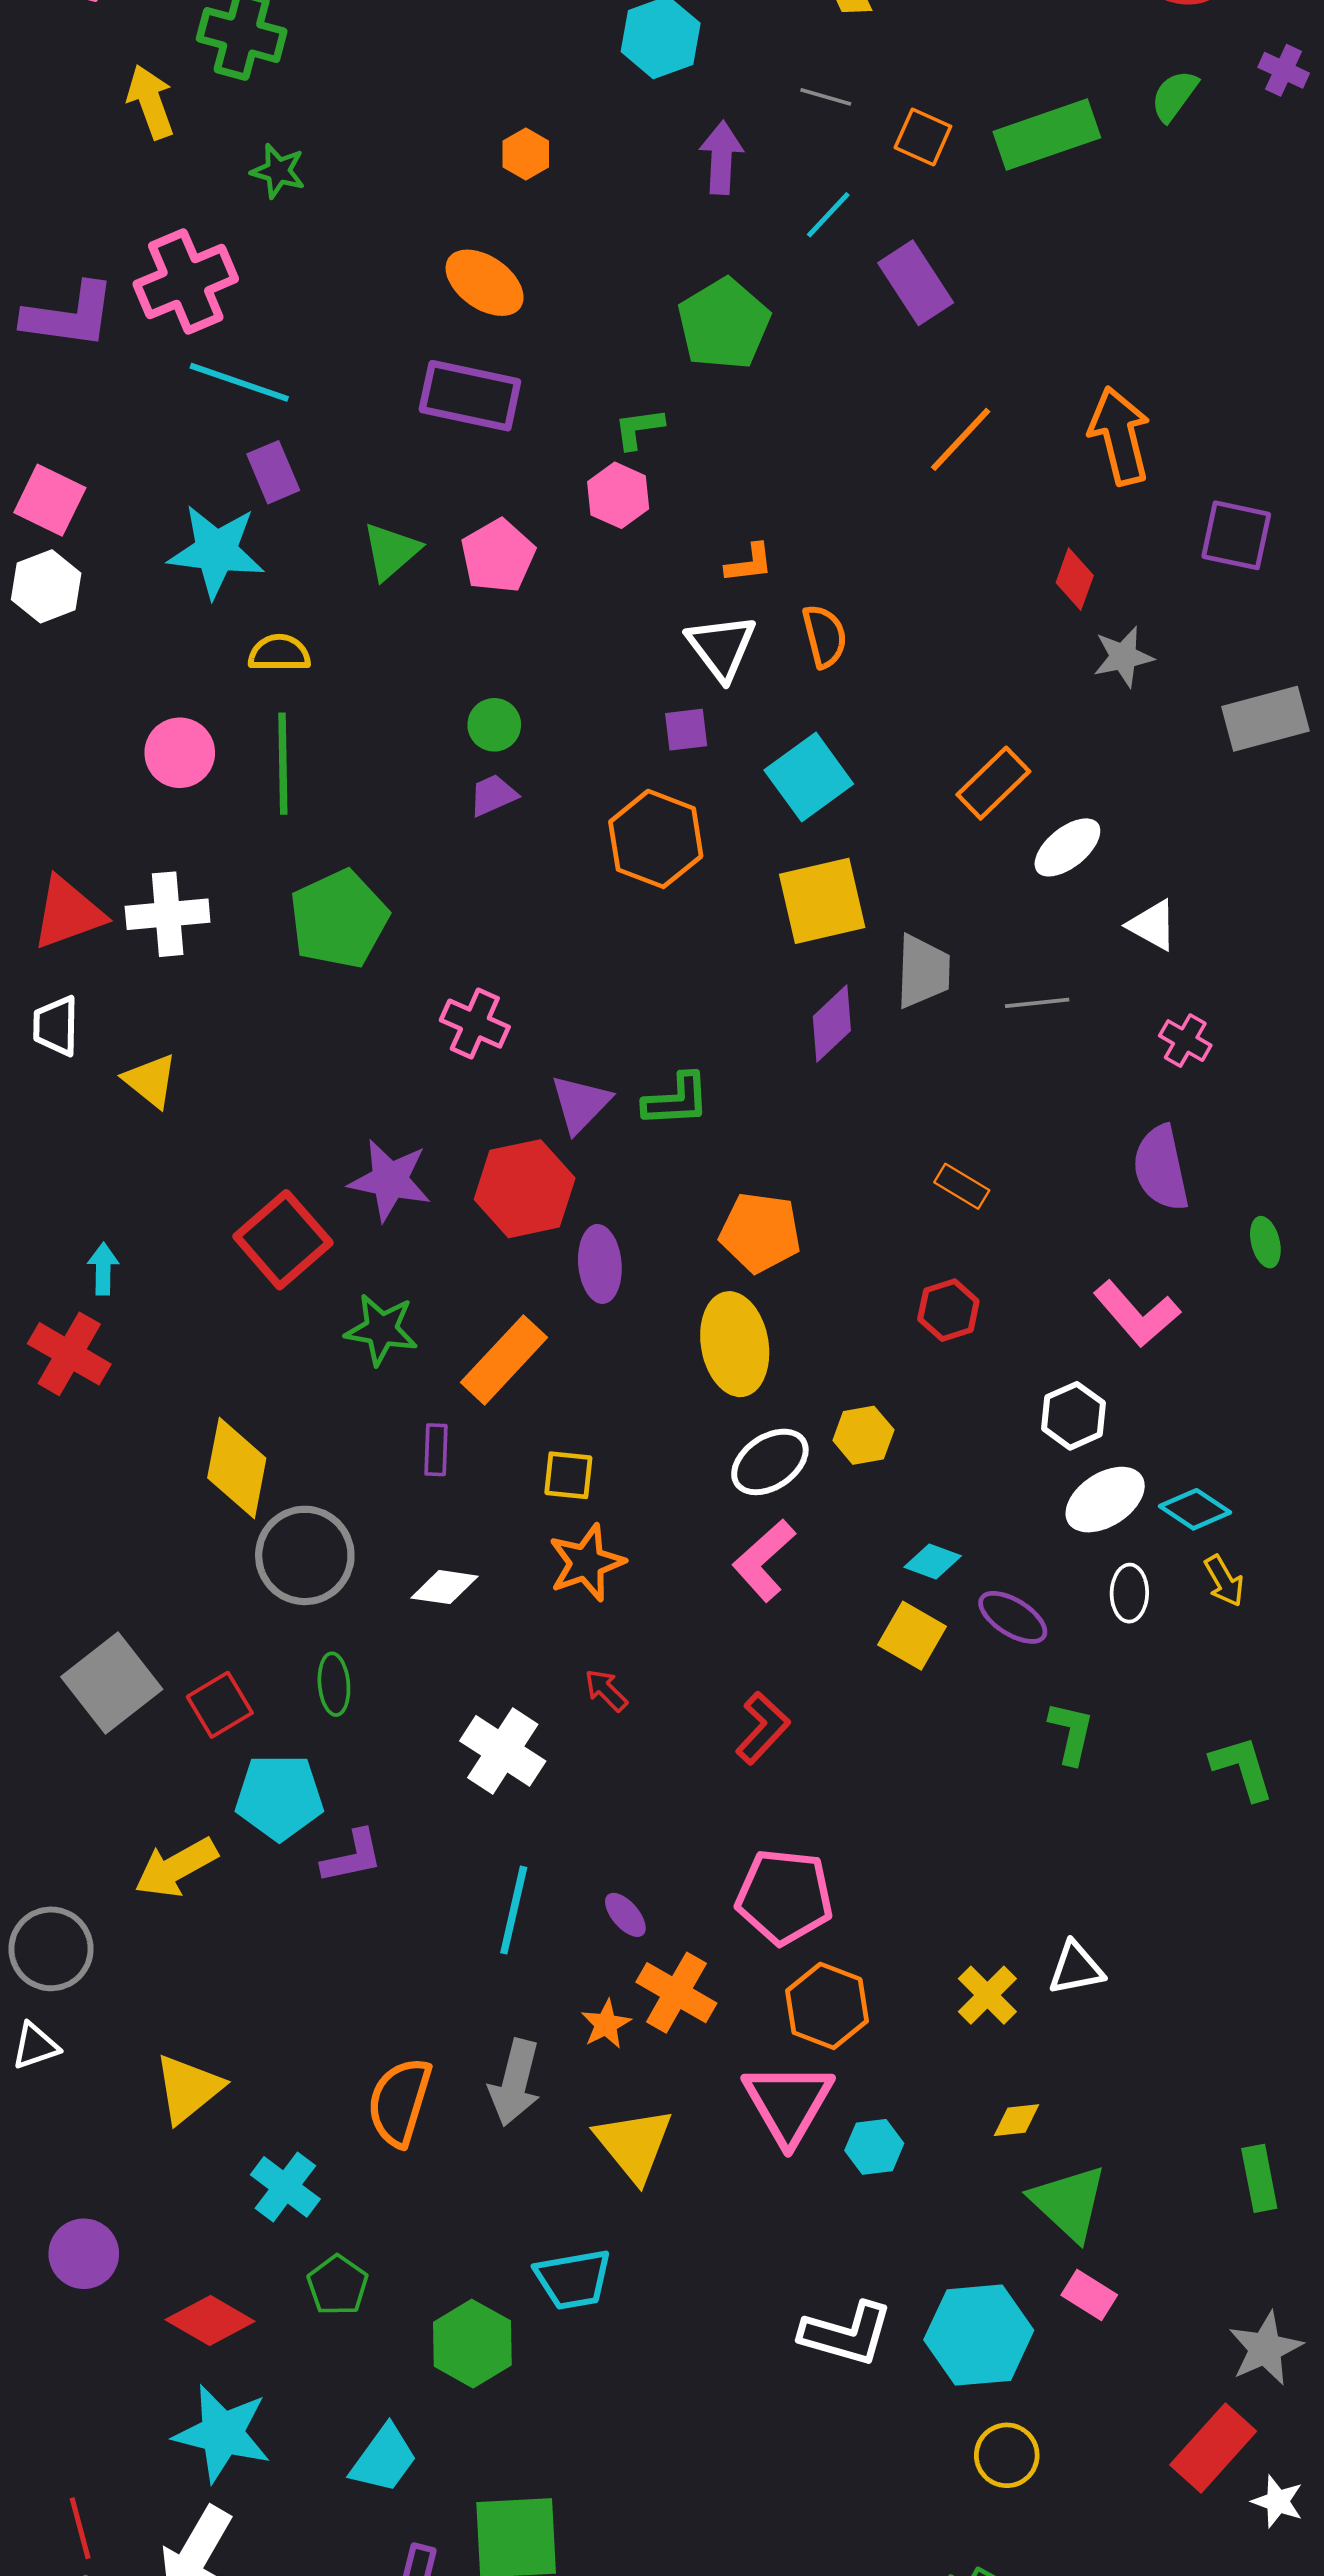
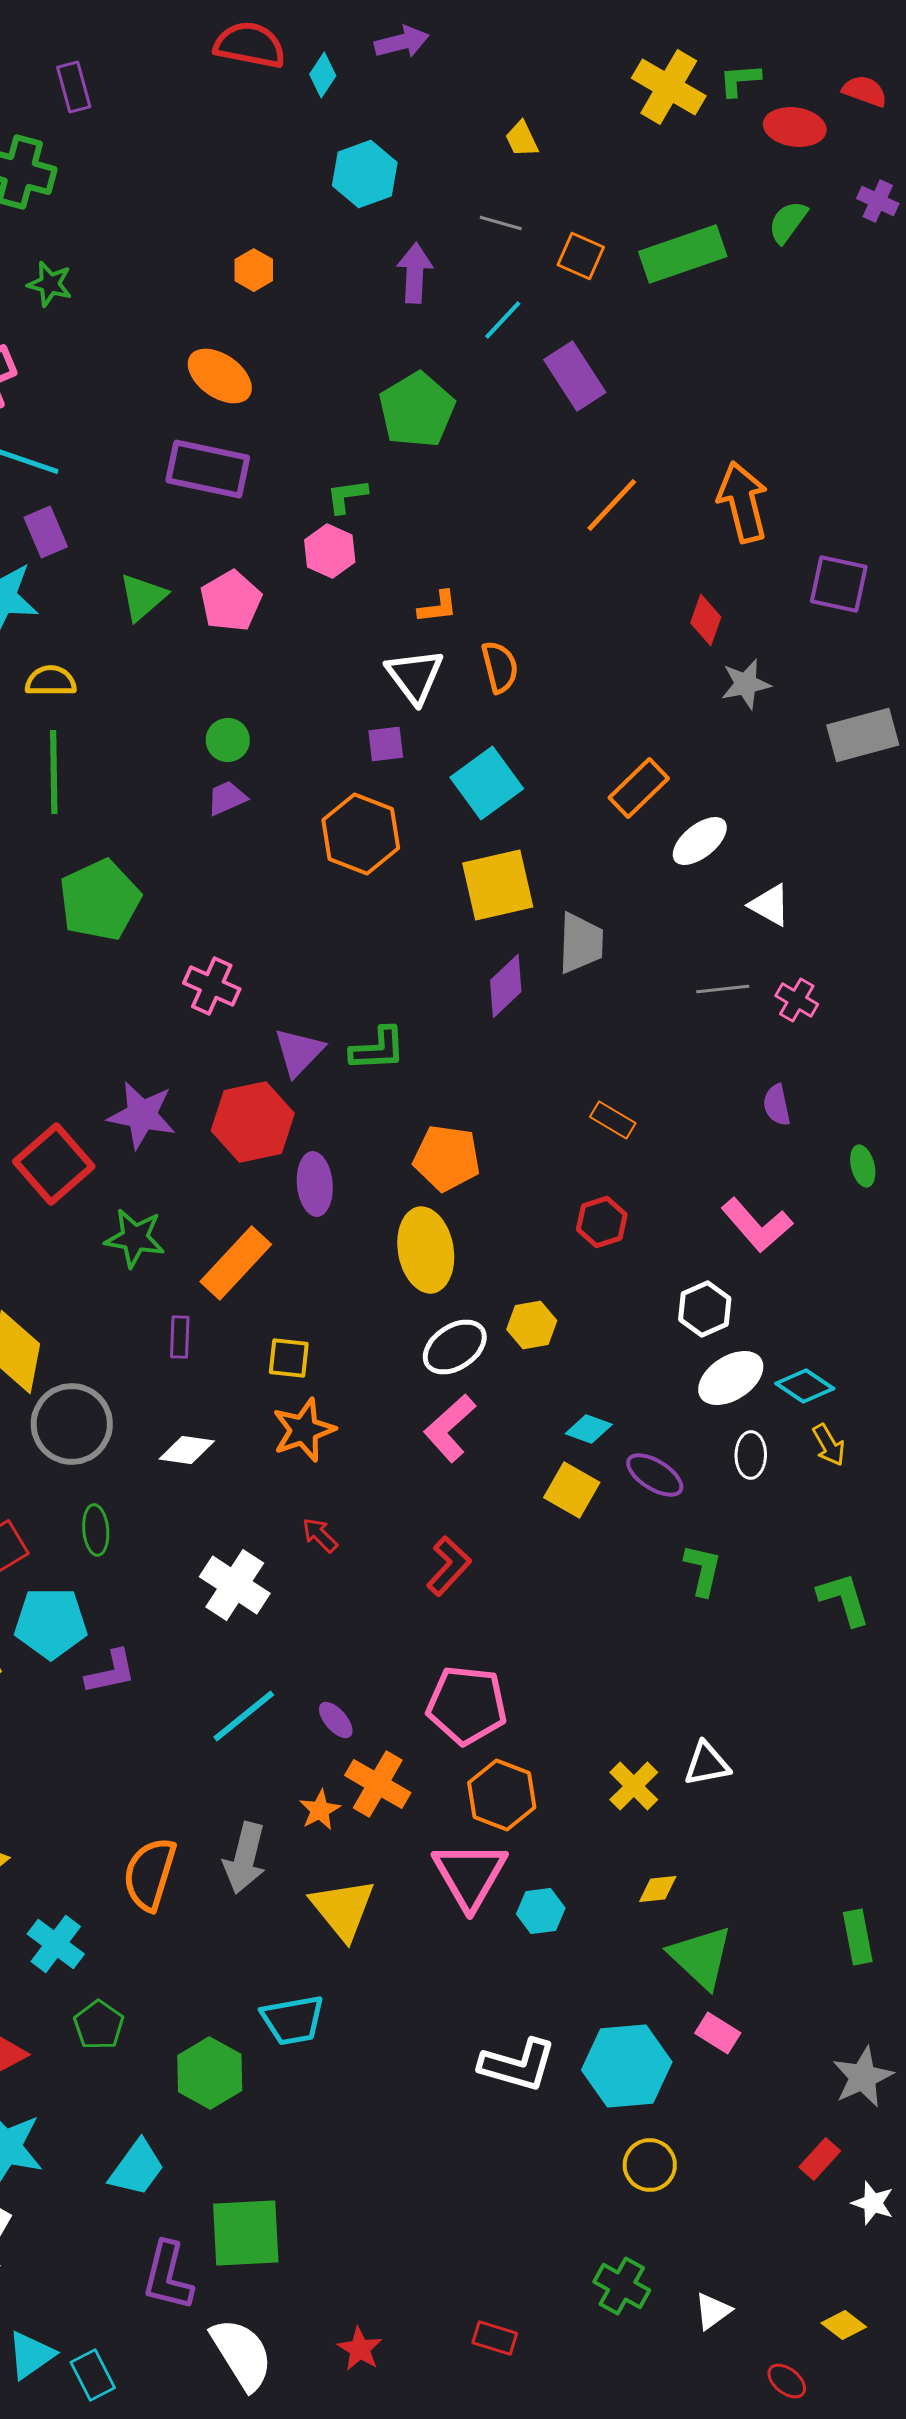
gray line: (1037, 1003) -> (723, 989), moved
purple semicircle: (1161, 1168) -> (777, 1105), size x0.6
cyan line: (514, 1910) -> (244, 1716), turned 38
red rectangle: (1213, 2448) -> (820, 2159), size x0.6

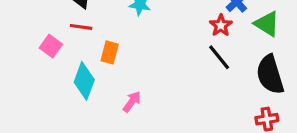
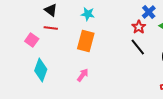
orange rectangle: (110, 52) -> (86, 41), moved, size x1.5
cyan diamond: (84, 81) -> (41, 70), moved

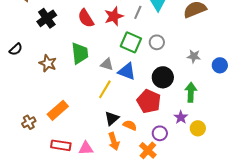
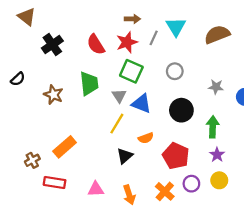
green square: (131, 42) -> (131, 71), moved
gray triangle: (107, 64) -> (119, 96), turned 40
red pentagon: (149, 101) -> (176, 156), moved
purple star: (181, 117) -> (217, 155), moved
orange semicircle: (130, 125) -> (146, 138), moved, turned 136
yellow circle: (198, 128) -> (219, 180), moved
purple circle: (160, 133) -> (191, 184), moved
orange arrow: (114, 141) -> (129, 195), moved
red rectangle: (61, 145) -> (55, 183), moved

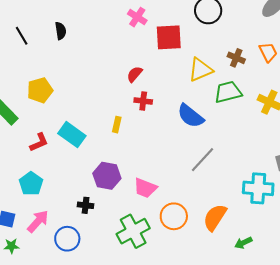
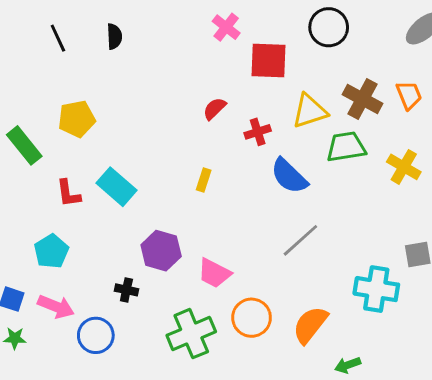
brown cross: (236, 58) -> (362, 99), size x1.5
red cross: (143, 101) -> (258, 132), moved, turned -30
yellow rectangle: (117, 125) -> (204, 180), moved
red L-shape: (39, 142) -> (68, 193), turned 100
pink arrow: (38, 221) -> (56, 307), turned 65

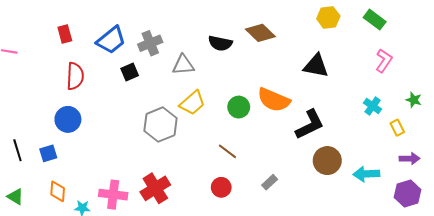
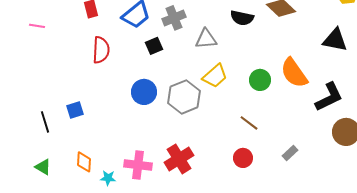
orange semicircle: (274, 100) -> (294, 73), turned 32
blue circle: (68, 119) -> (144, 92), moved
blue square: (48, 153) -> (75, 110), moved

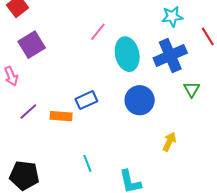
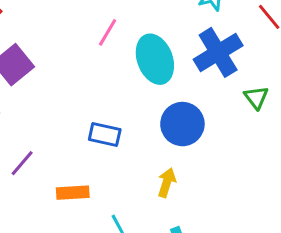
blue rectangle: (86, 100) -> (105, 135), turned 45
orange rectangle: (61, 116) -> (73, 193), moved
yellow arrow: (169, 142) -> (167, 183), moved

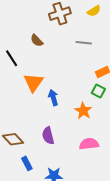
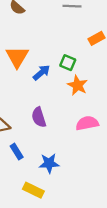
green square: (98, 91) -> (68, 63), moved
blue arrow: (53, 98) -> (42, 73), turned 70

What is expected -
The answer must consist of every line from the data that holds the string "semicircle".

Response to this exercise -
purple semicircle: (1161, 1168) -> (777, 1105), size x0.6
orange semicircle: (130, 125) -> (146, 138), moved, turned 136
orange semicircle: (274, 100) -> (294, 73), turned 32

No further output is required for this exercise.